Requirement:
Copy every line of the data below exactly as given, except for the pictures.

Supplied information:
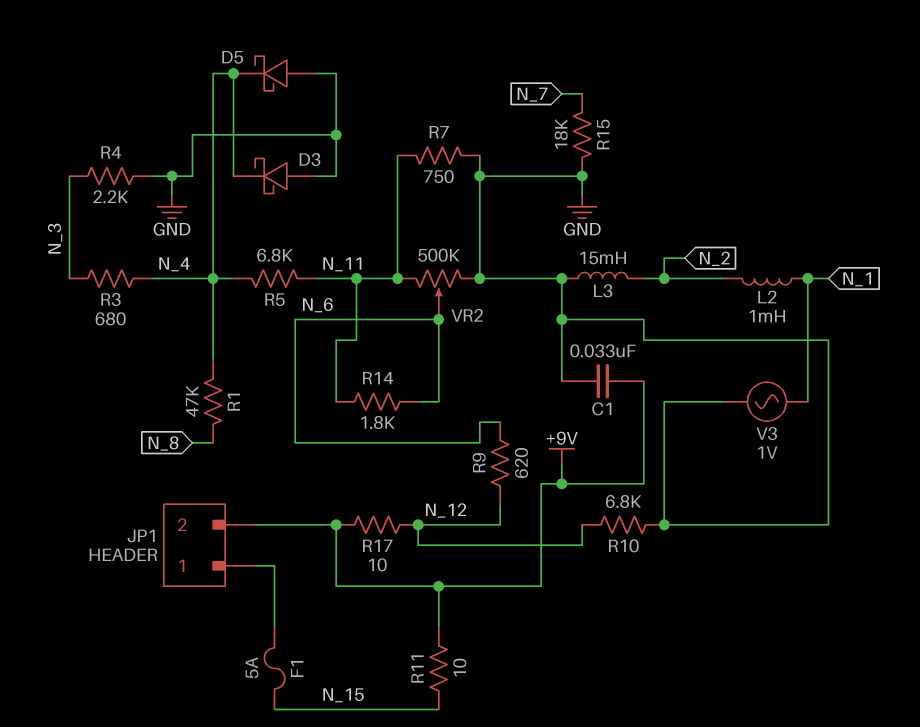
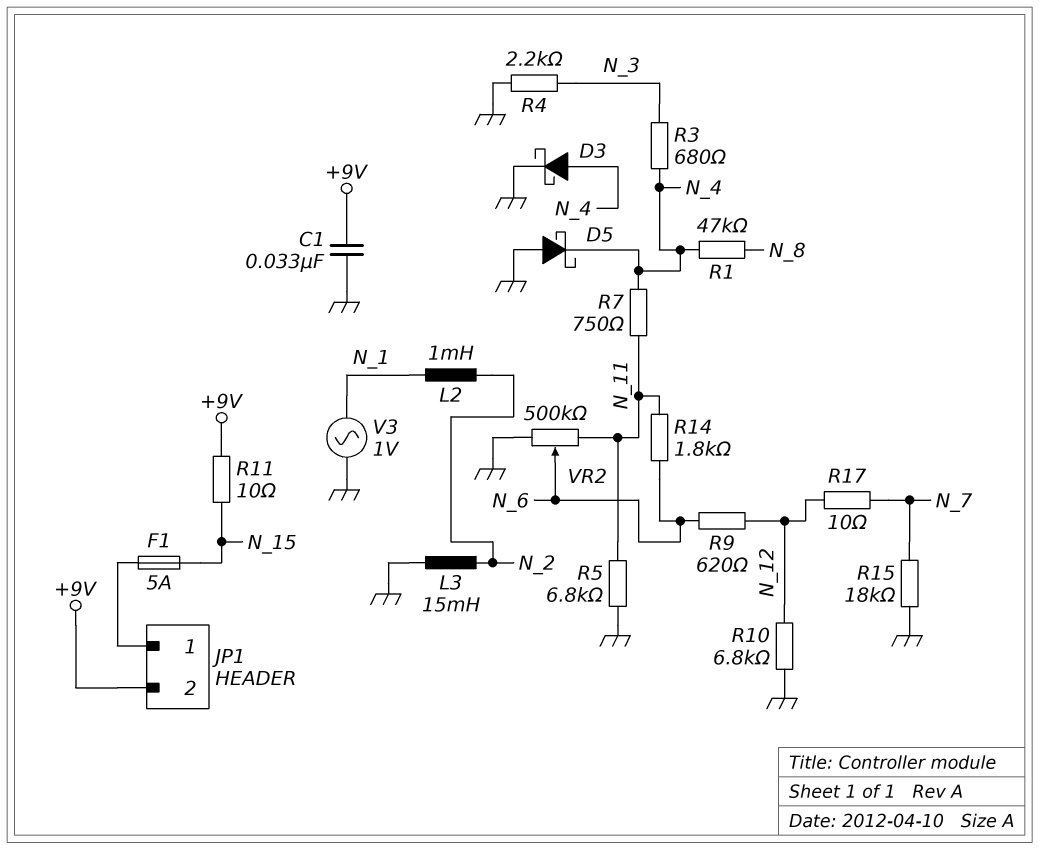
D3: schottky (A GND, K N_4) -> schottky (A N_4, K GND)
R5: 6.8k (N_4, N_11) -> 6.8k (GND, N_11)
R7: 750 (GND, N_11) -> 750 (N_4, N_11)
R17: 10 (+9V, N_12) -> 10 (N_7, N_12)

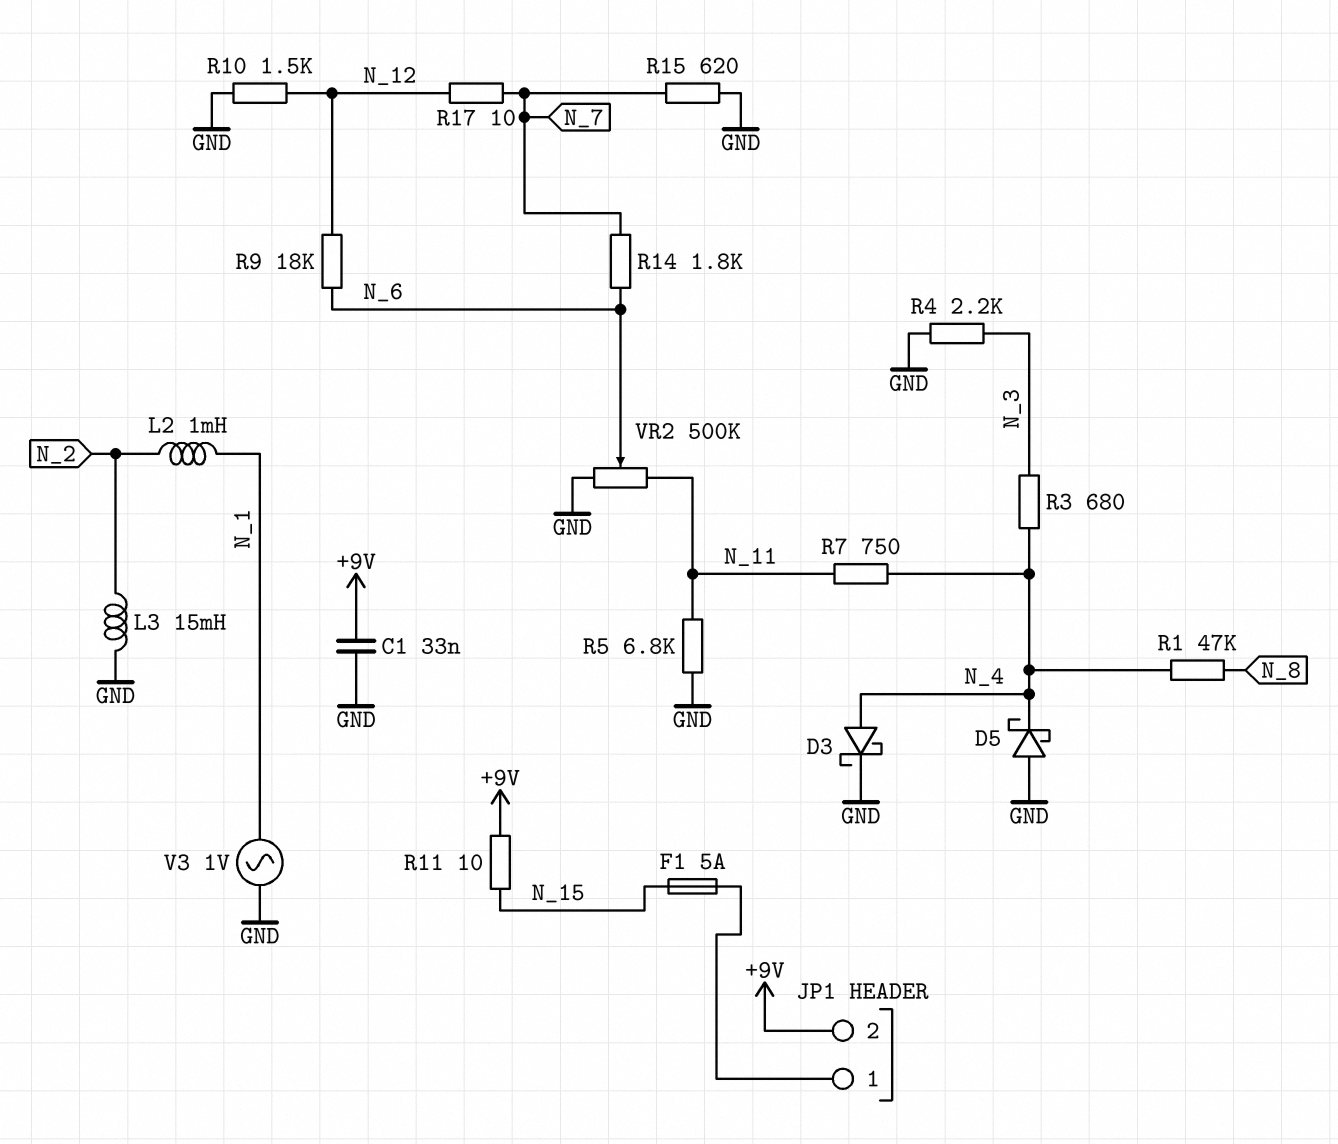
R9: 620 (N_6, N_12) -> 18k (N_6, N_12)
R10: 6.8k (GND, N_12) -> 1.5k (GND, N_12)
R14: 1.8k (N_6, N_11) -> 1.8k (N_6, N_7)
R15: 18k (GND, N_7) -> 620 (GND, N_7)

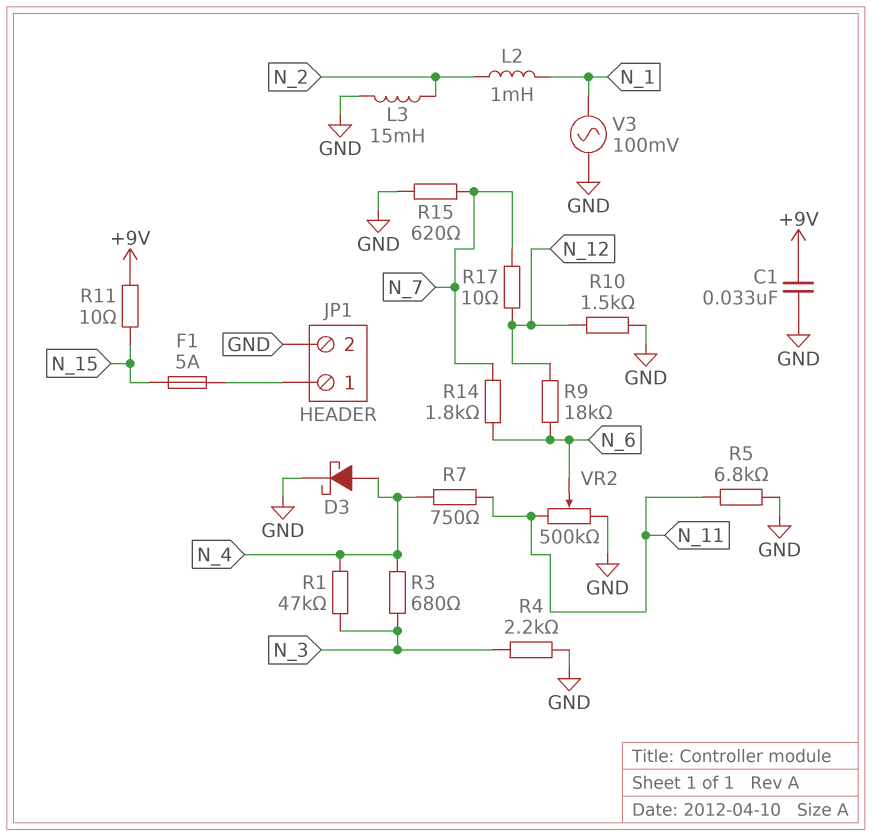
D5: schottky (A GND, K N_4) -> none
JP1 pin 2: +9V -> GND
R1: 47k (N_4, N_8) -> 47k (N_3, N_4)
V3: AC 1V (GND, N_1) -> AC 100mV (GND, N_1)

Answer area:
D3: schottky (A GND, K N_4) -> schottky (A N_4, K GND)
R5: 6.8k (N_4, N_11) -> 6.8k (GND, N_11)
R7: 750 (GND, N_11) -> 750 (N_4, N_11)
R17: 10 (+9V, N_12) -> 10 (N_7, N_12)

R9: 620 (N_6, N_12) -> 18k (N_6, N_12)
R10: 6.8k (GND, N_12) -> 1.5k (GND, N_12)
R14: 1.8k (N_6, N_11) -> 1.8k (N_6, N_7)
R15: 18k (GND, N_7) -> 620 (GND, N_7)

D5: schottky (A GND, K N_4) -> none
JP1 pin 2: +9V -> GND
R1: 47k (N_4, N_8) -> 47k (N_3, N_4)
V3: AC 1V (GND, N_1) -> AC 100mV (GND, N_1)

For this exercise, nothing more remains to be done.